*Supplied data:*
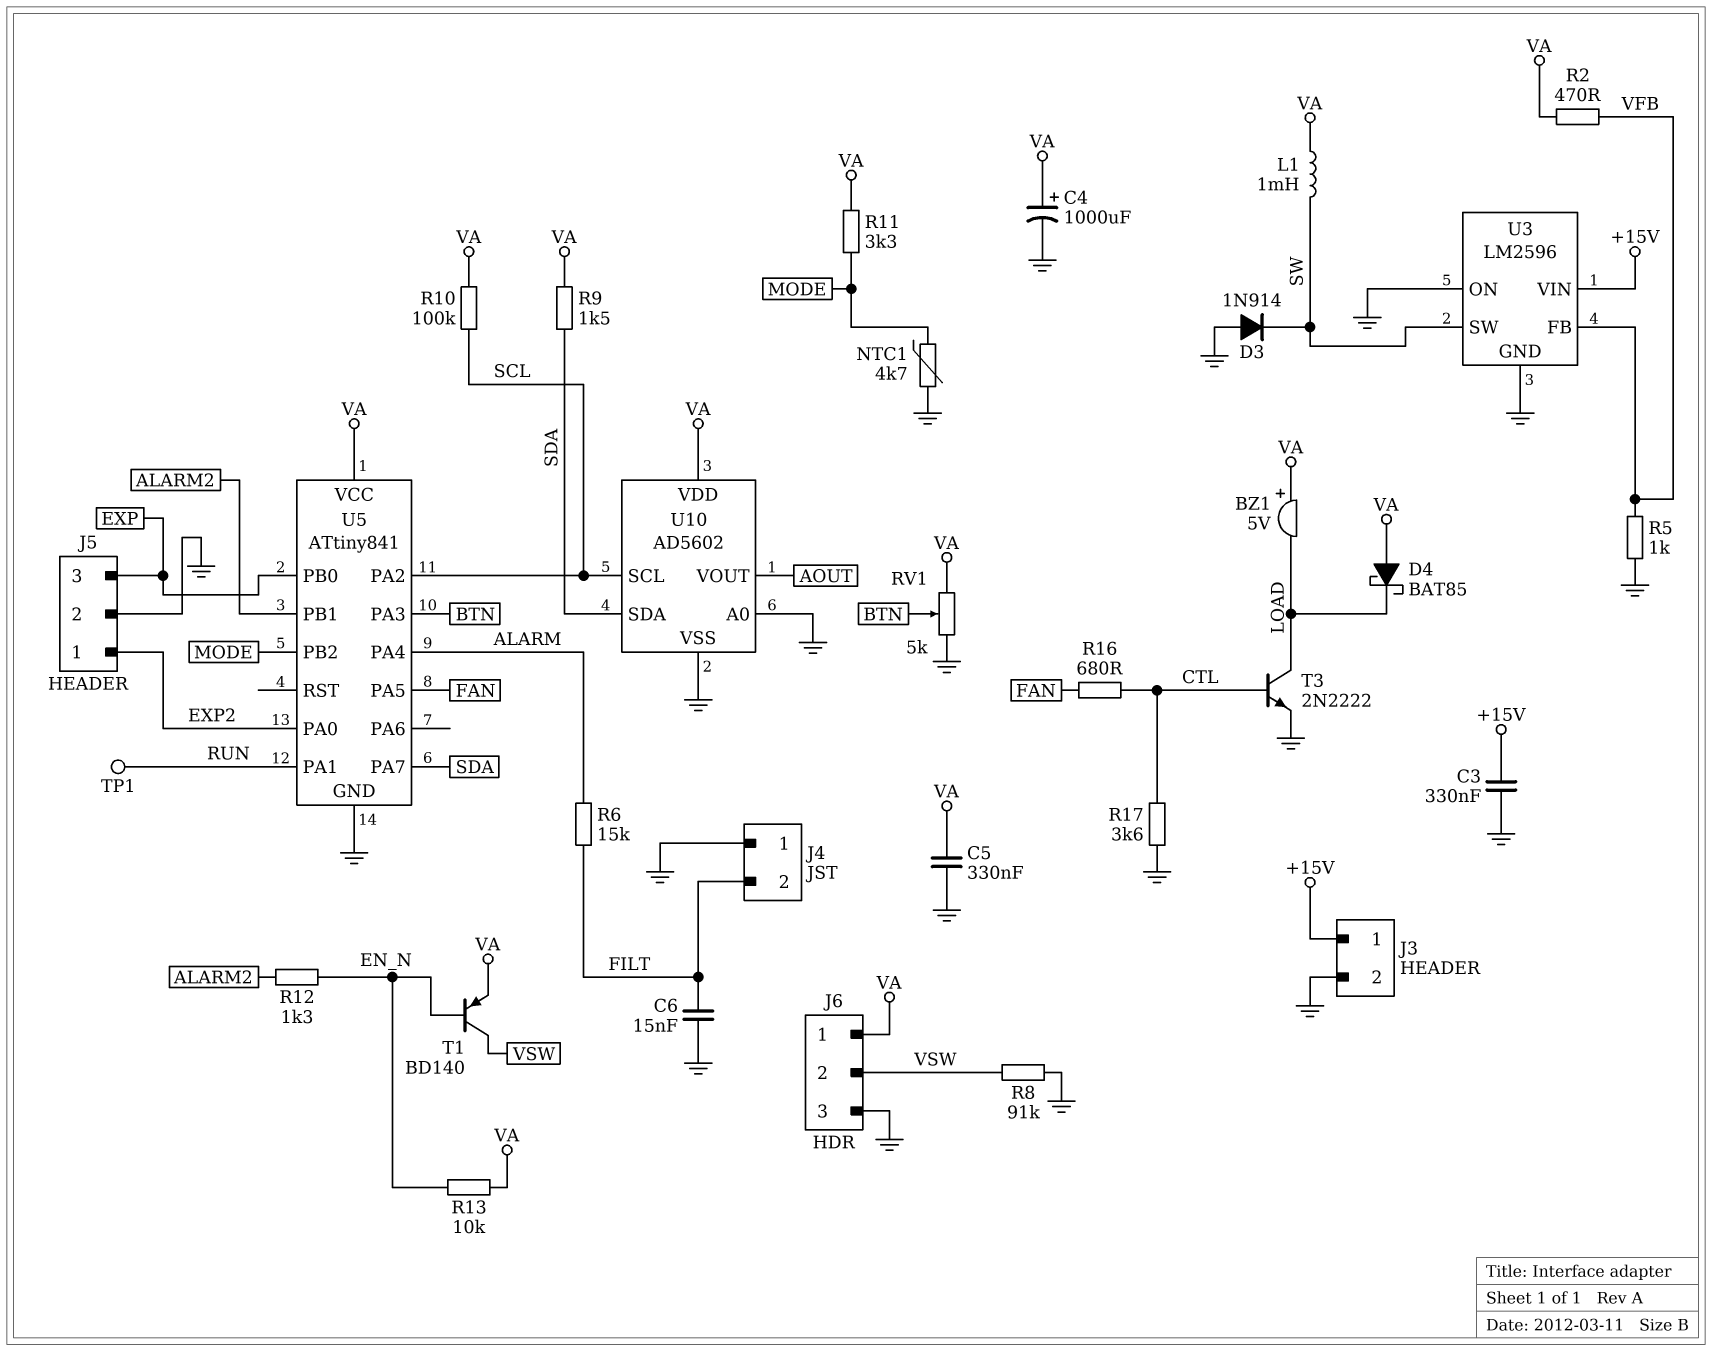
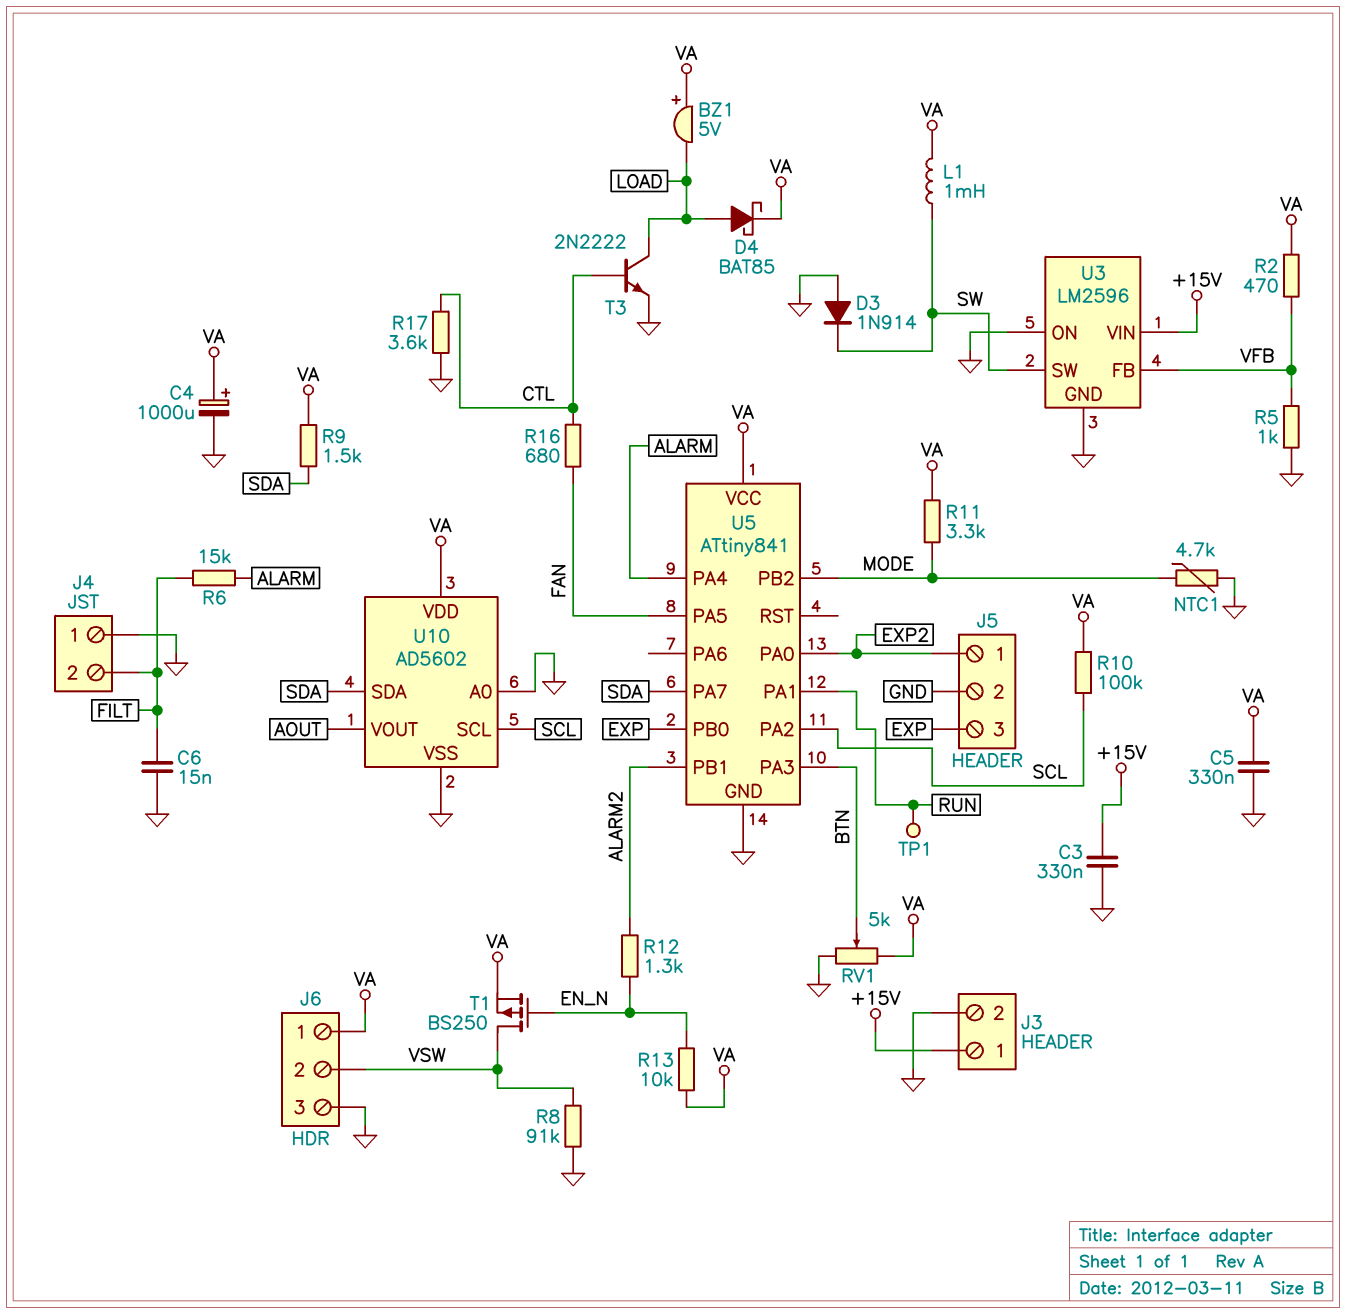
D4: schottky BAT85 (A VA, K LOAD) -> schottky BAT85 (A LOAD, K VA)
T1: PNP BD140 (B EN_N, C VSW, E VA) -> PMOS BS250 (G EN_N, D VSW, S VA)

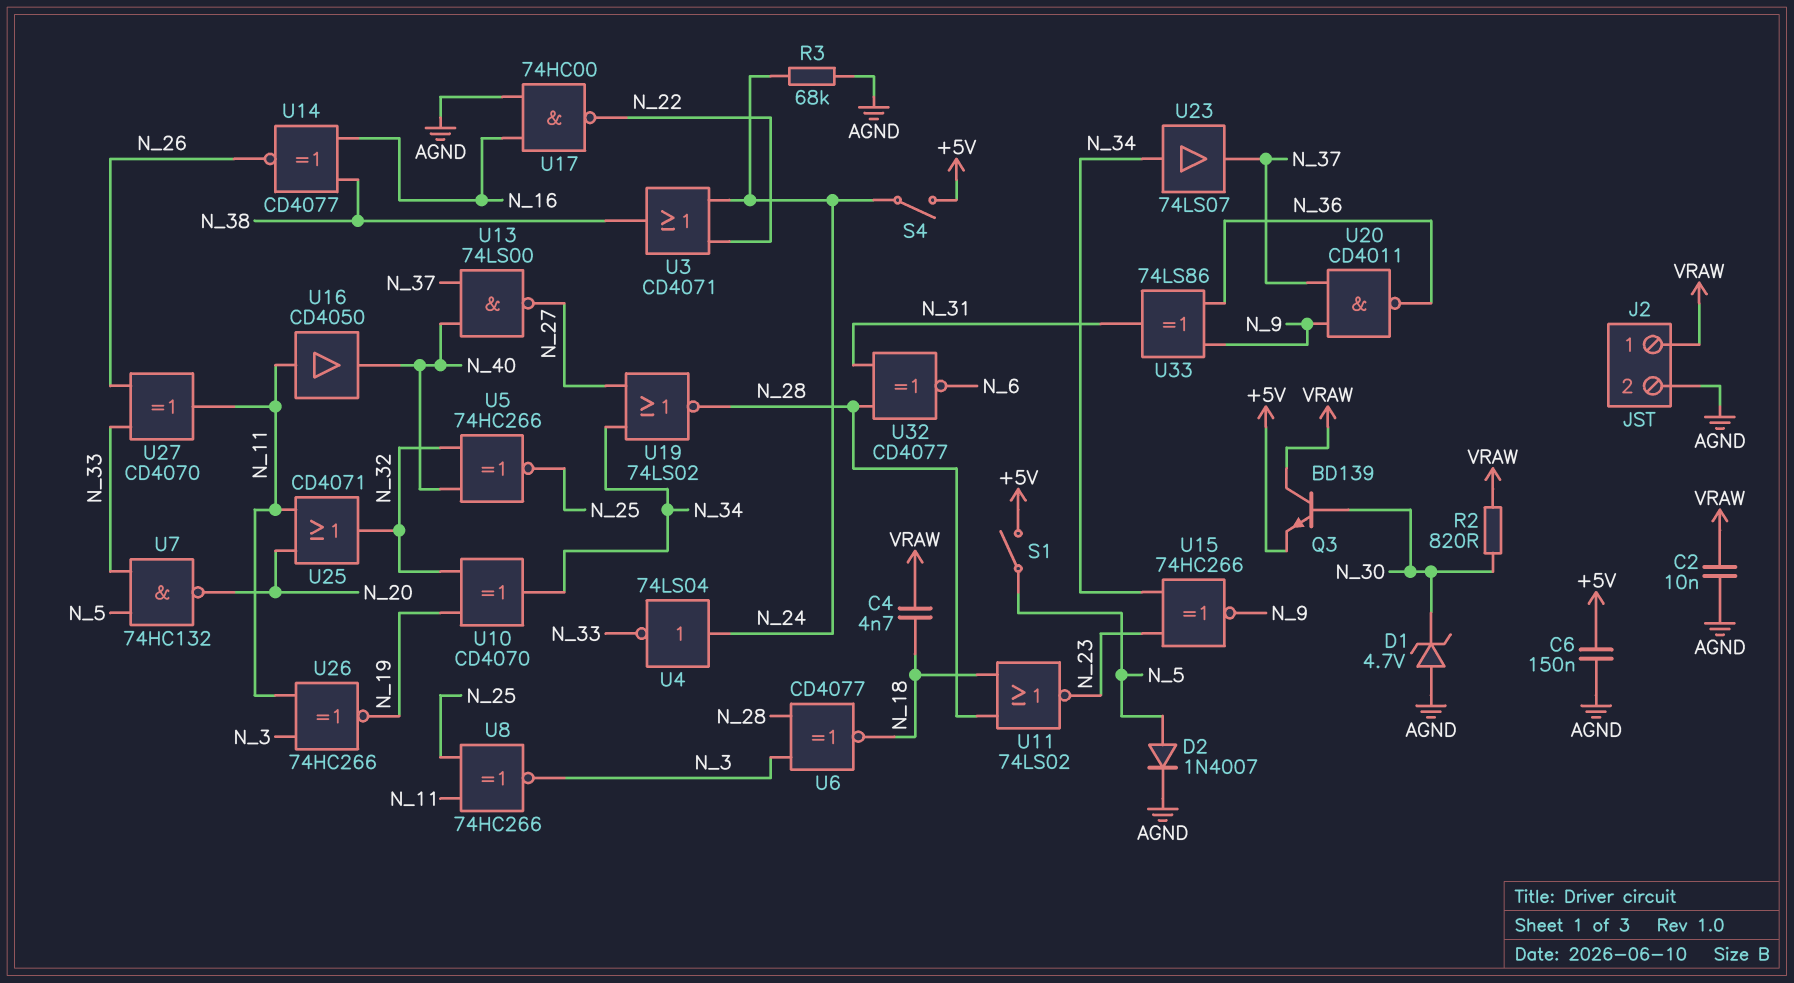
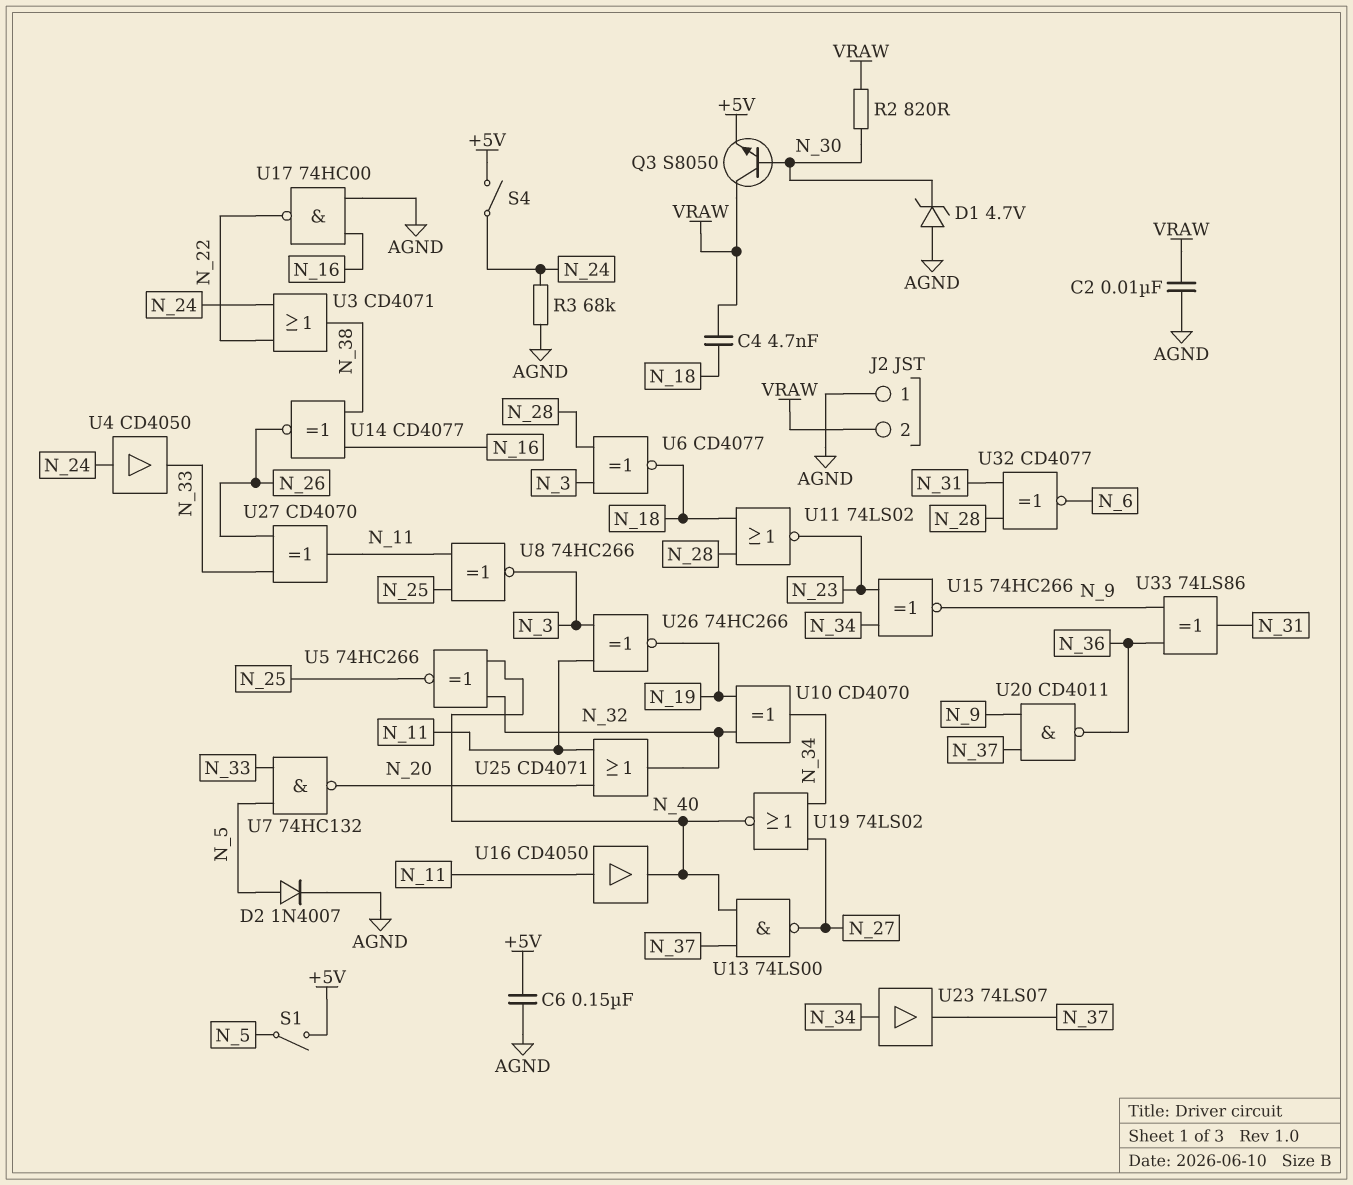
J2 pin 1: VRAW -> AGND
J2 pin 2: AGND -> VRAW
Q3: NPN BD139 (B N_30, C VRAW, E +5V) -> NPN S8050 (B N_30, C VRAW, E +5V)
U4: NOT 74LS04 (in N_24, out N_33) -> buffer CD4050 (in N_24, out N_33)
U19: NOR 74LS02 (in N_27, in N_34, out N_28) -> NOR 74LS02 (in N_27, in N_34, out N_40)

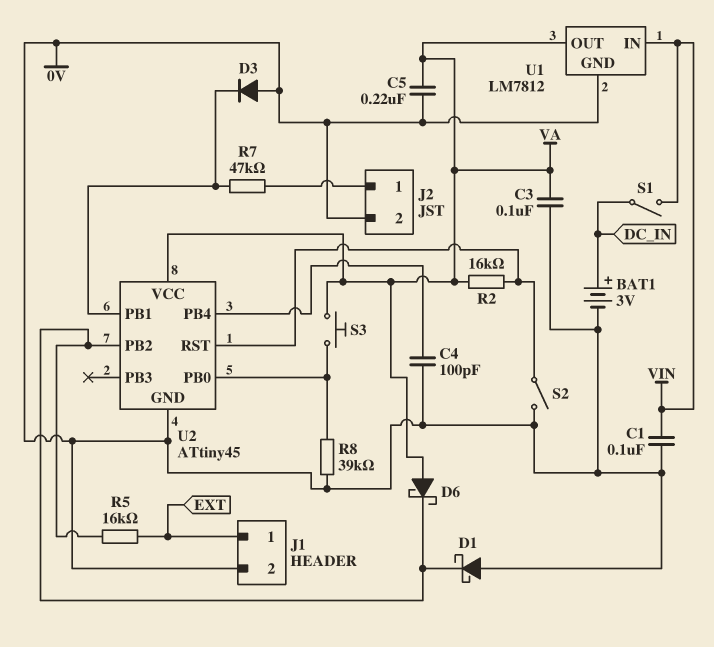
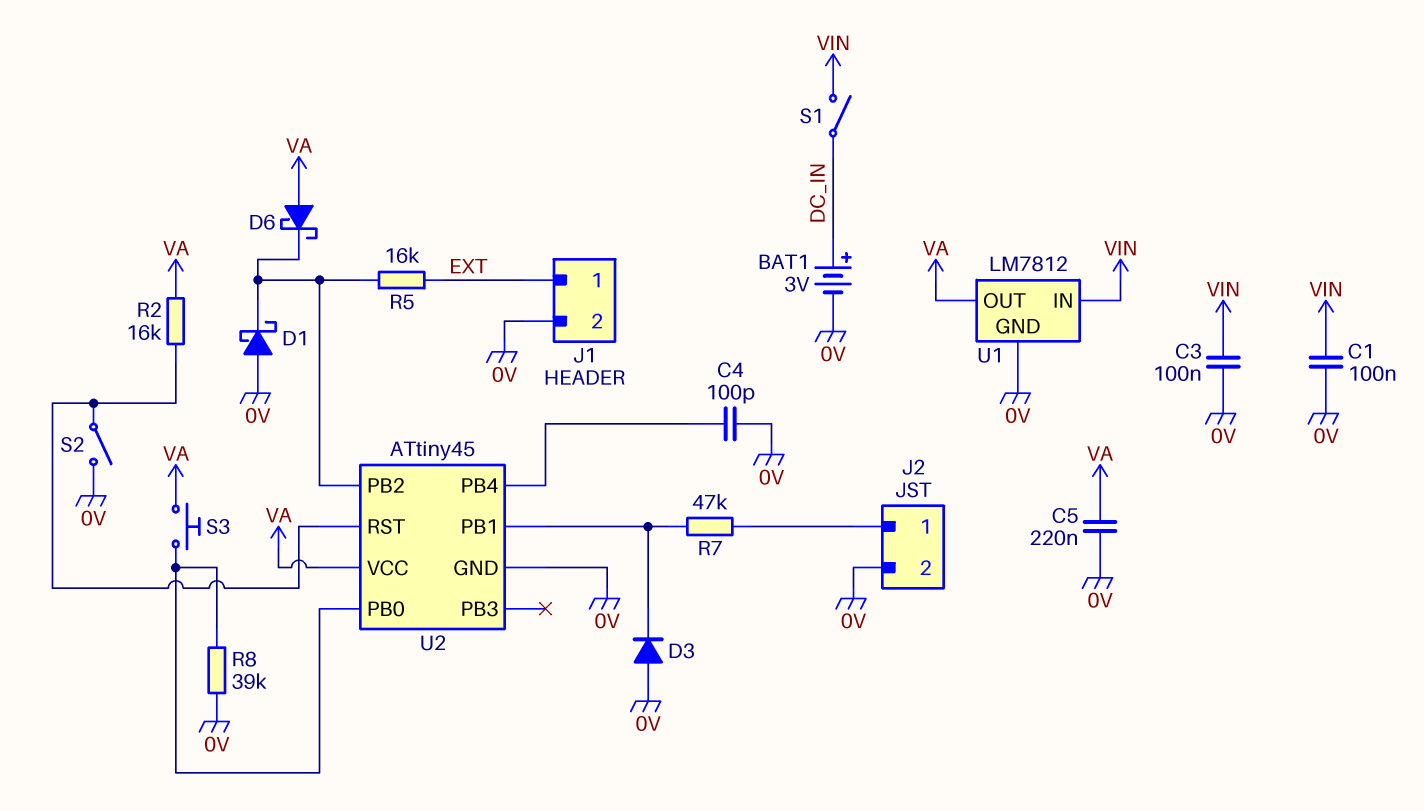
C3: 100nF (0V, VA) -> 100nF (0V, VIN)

*Directions:* Output every entry verbatim. Pictures do not belong in the copy.

*Written response:*
D4: schottky BAT85 (A VA, K LOAD) -> schottky BAT85 (A LOAD, K VA)
T1: PNP BD140 (B EN_N, C VSW, E VA) -> PMOS BS250 (G EN_N, D VSW, S VA)

J2 pin 1: VRAW -> AGND
J2 pin 2: AGND -> VRAW
Q3: NPN BD139 (B N_30, C VRAW, E +5V) -> NPN S8050 (B N_30, C VRAW, E +5V)
U4: NOT 74LS04 (in N_24, out N_33) -> buffer CD4050 (in N_24, out N_33)
U19: NOR 74LS02 (in N_27, in N_34, out N_28) -> NOR 74LS02 (in N_27, in N_34, out N_40)

C3: 100nF (0V, VA) -> 100nF (0V, VIN)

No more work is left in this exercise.